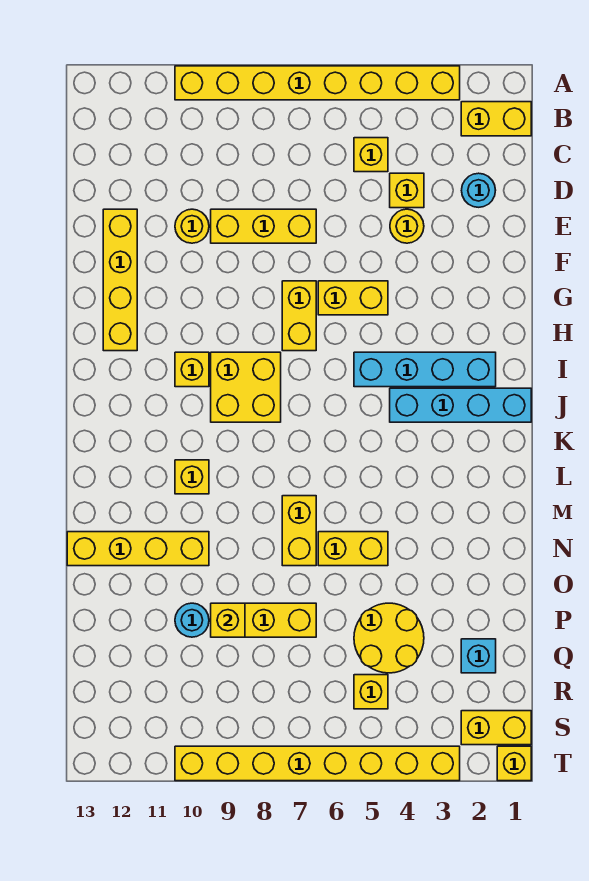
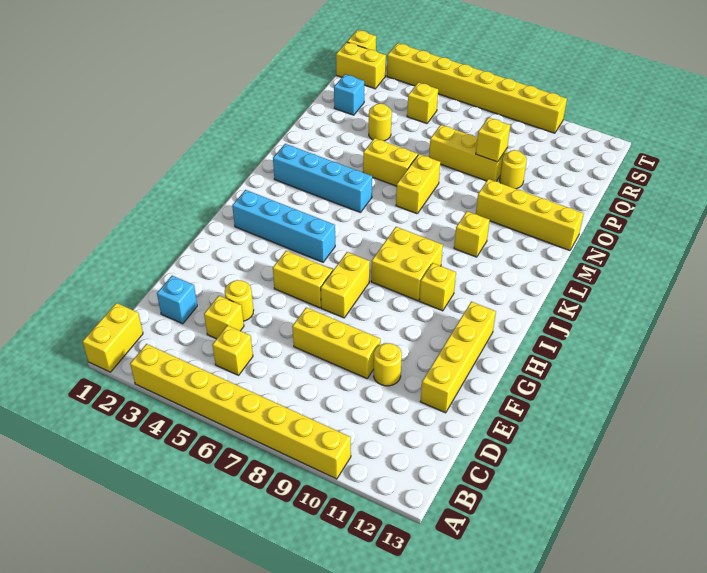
yellow brick B1:B2 level 1 -> yellow brick A1:B1 level 1
cyan round brick D2 level 1 -> cyan brick D2 level 1
cyan brick J1:J4 level 1 -> cyan brick L2:L5 level 1
yellow round brick P4:Q5 level 1 -> yellow round brick P4 level 1
cyan round brick P10 level 1 -> yellow round brick P10 level 1

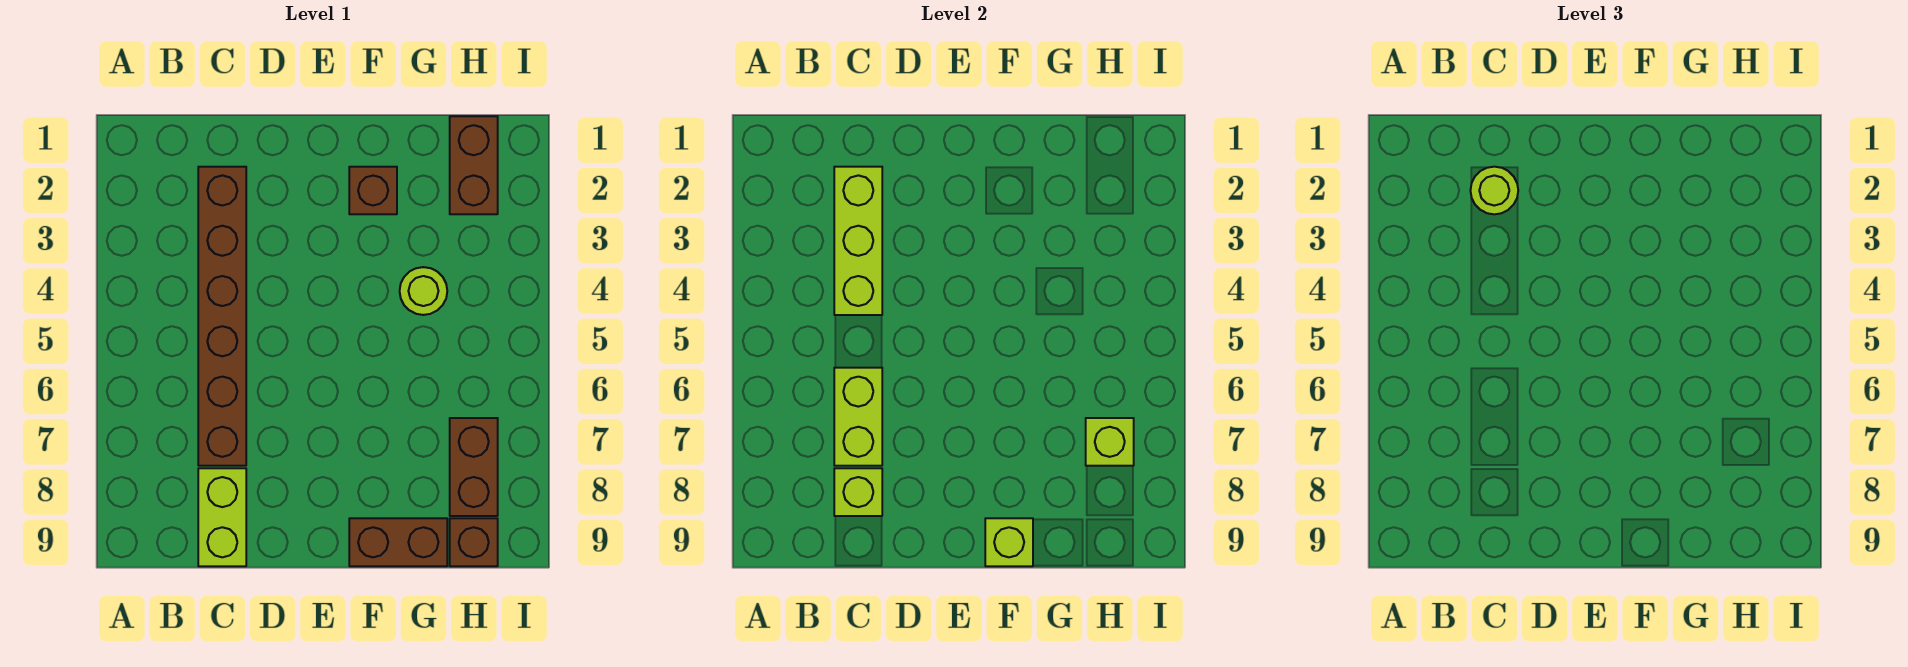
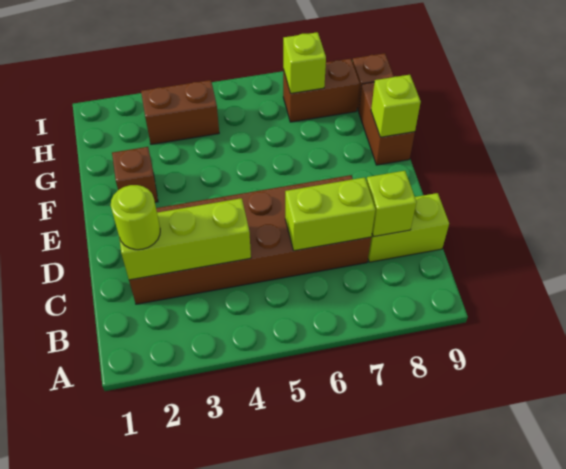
brown brick C2:C7 level 1 -> brown brick C2:D7 level 1
lime round brick G4 level 1 -> none
brown brick H1:H2 level 1 -> brown brick H3:H4 level 1

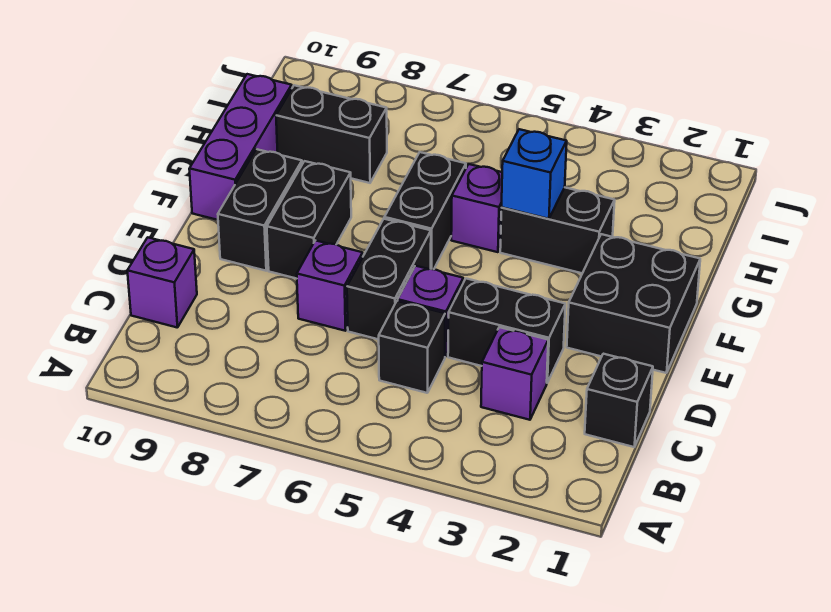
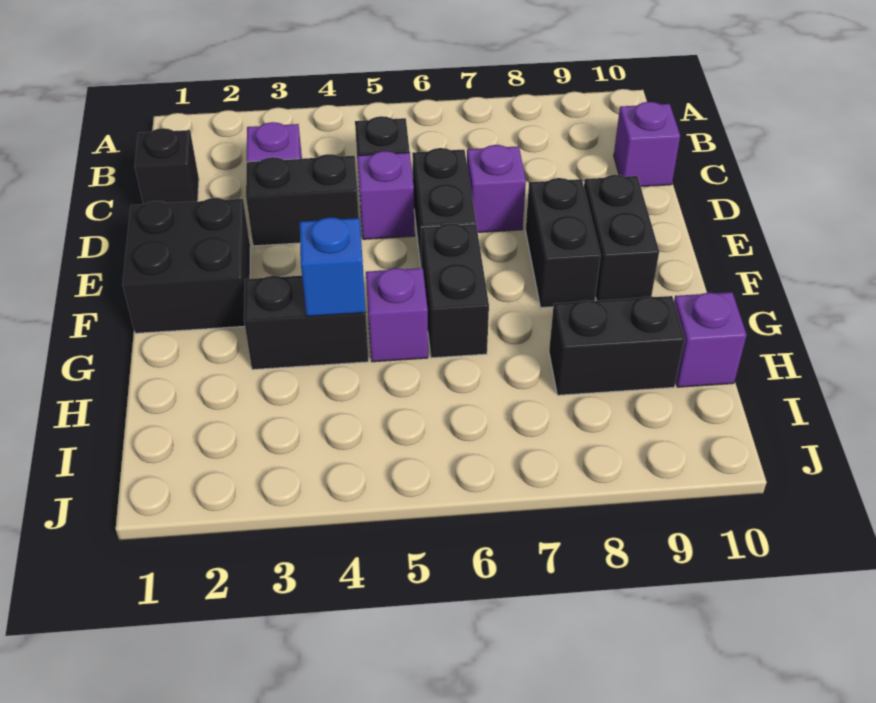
purple brick F10:H10 level 1 -> purple brick H10 level 1

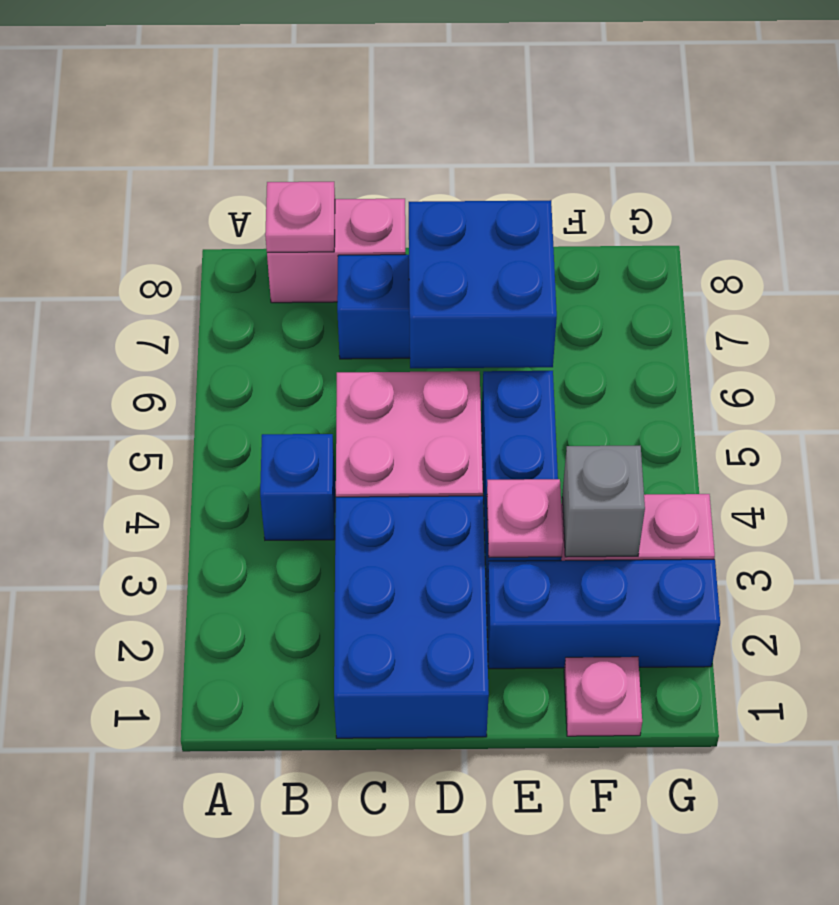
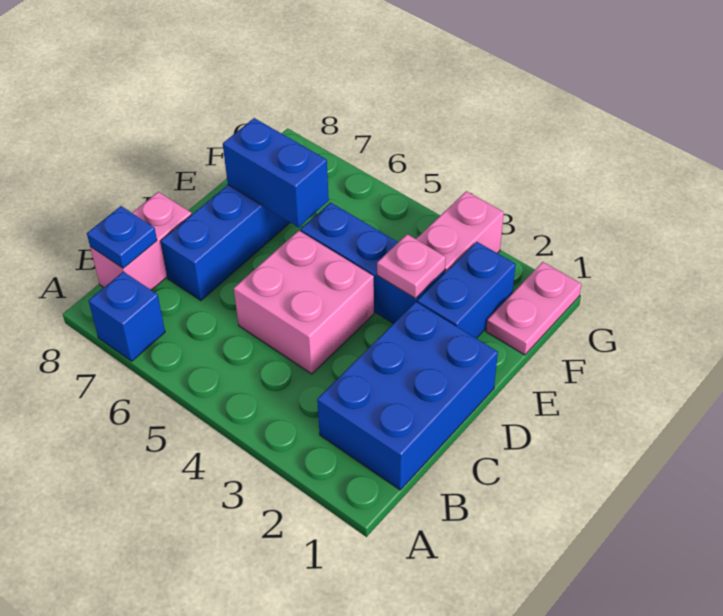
blue brick B4 level 1 -> blue brick A7 level 1
pink plate B8 level 2 -> blue plate B8 level 2
blue brick C1:D3 level 1 -> blue brick B1:D2 level 1
blue brick D6:E7 level 2 -> blue brick E6:E7 level 2
blue brick E2:G2 level 1 -> blue brick E2:F2 level 1
pink plate F1 level 1 -> pink plate F1:G1 level 1
grey brick F3 level 2 -> none

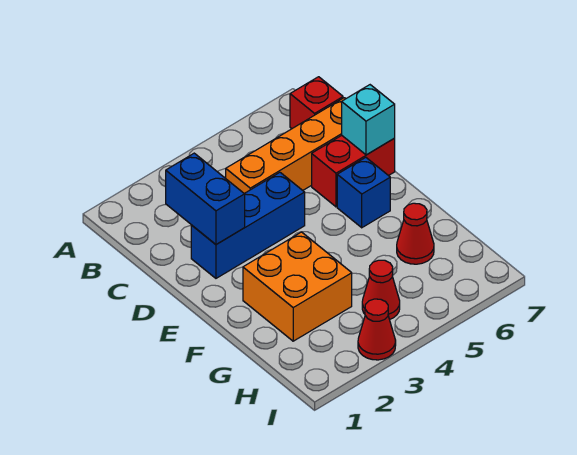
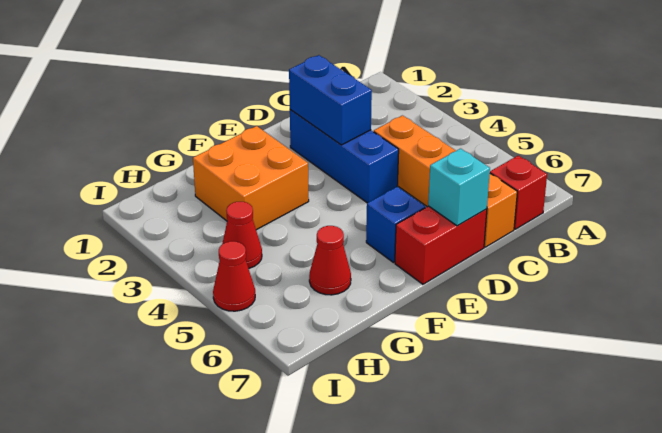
blue brick C2:D2 level 2 -> blue brick D2:D3 level 2
red brick D6:D7 level 1 -> red brick D7:E7 level 1
red cone I3 level 1 -> red cone I5 level 1

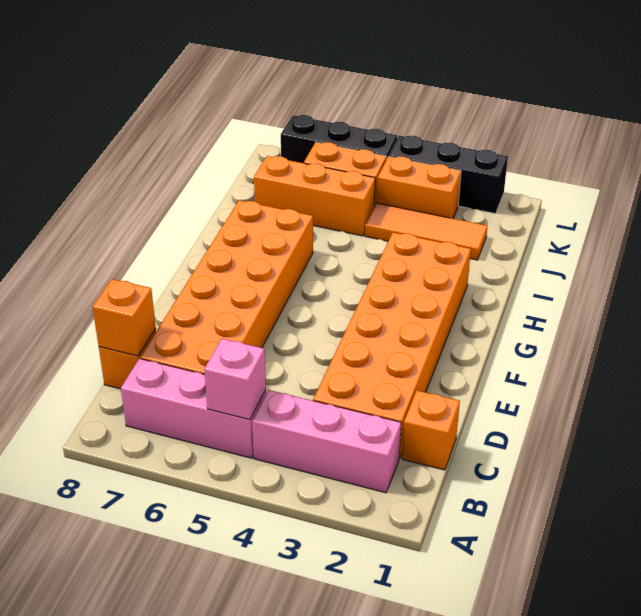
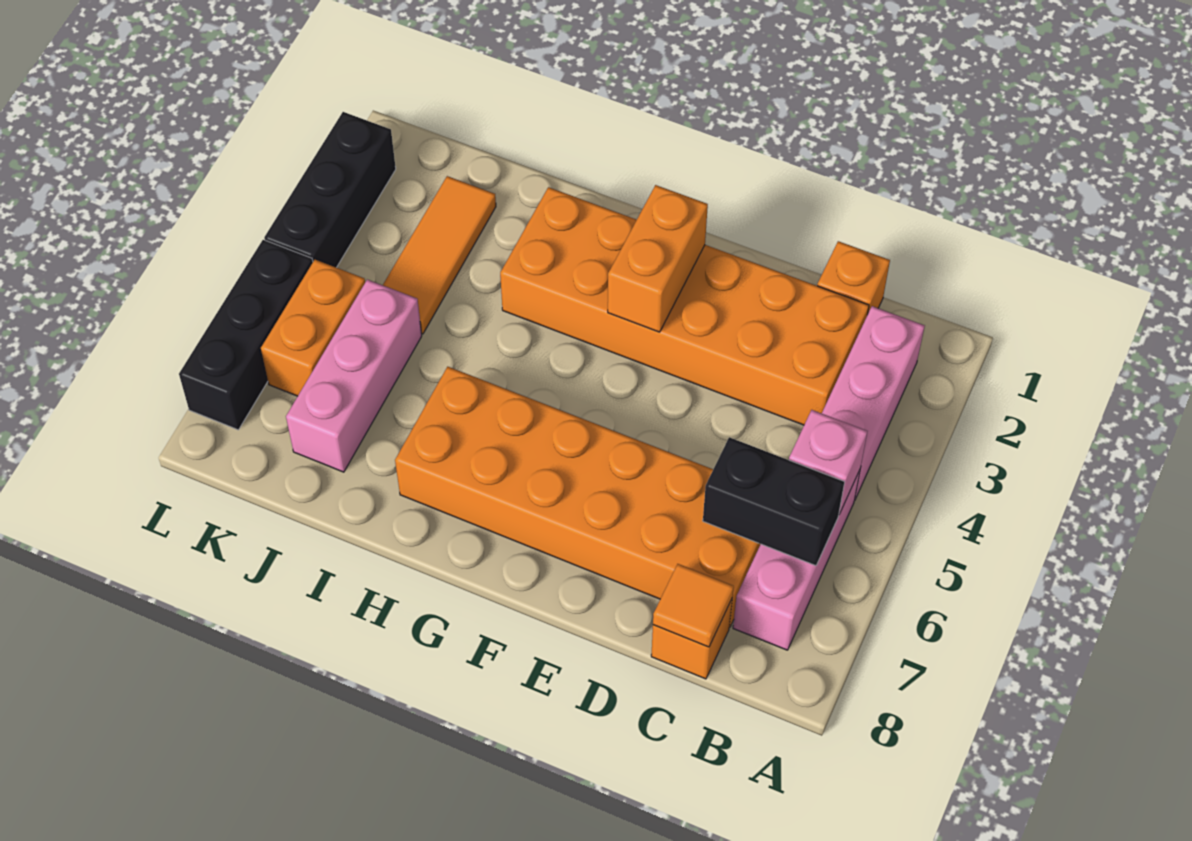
none -> black brick B6:C6 level 2
orange brick C8 level 2 -> orange tile C8 level 2
orange brick J5:J7 level 1 -> pink brick J5:J7 level 1
orange brick K3:K4 level 1 -> orange brick F2:F3 level 2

◆ ◆ ◆ ◆

Exactly as they stand, the entries must be written out again, pictures excluded.

yellow brick B1:B2 level 1 -> yellow brick A1:B1 level 1
cyan round brick D2 level 1 -> cyan brick D2 level 1
cyan brick J1:J4 level 1 -> cyan brick L2:L5 level 1
yellow round brick P4:Q5 level 1 -> yellow round brick P4 level 1
cyan round brick P10 level 1 -> yellow round brick P10 level 1

brown brick C2:C7 level 1 -> brown brick C2:D7 level 1
lime round brick G4 level 1 -> none
brown brick H1:H2 level 1 -> brown brick H3:H4 level 1

purple brick F10:H10 level 1 -> purple brick H10 level 1

blue brick B4 level 1 -> blue brick A7 level 1
pink plate B8 level 2 -> blue plate B8 level 2
blue brick C1:D3 level 1 -> blue brick B1:D2 level 1
blue brick D6:E7 level 2 -> blue brick E6:E7 level 2
blue brick E2:G2 level 1 -> blue brick E2:F2 level 1
pink plate F1 level 1 -> pink plate F1:G1 level 1
grey brick F3 level 2 -> none

blue brick C2:D2 level 2 -> blue brick D2:D3 level 2
red brick D6:D7 level 1 -> red brick D7:E7 level 1
red cone I3 level 1 -> red cone I5 level 1

none -> black brick B6:C6 level 2
orange brick C8 level 2 -> orange tile C8 level 2
orange brick J5:J7 level 1 -> pink brick J5:J7 level 1
orange brick K3:K4 level 1 -> orange brick F2:F3 level 2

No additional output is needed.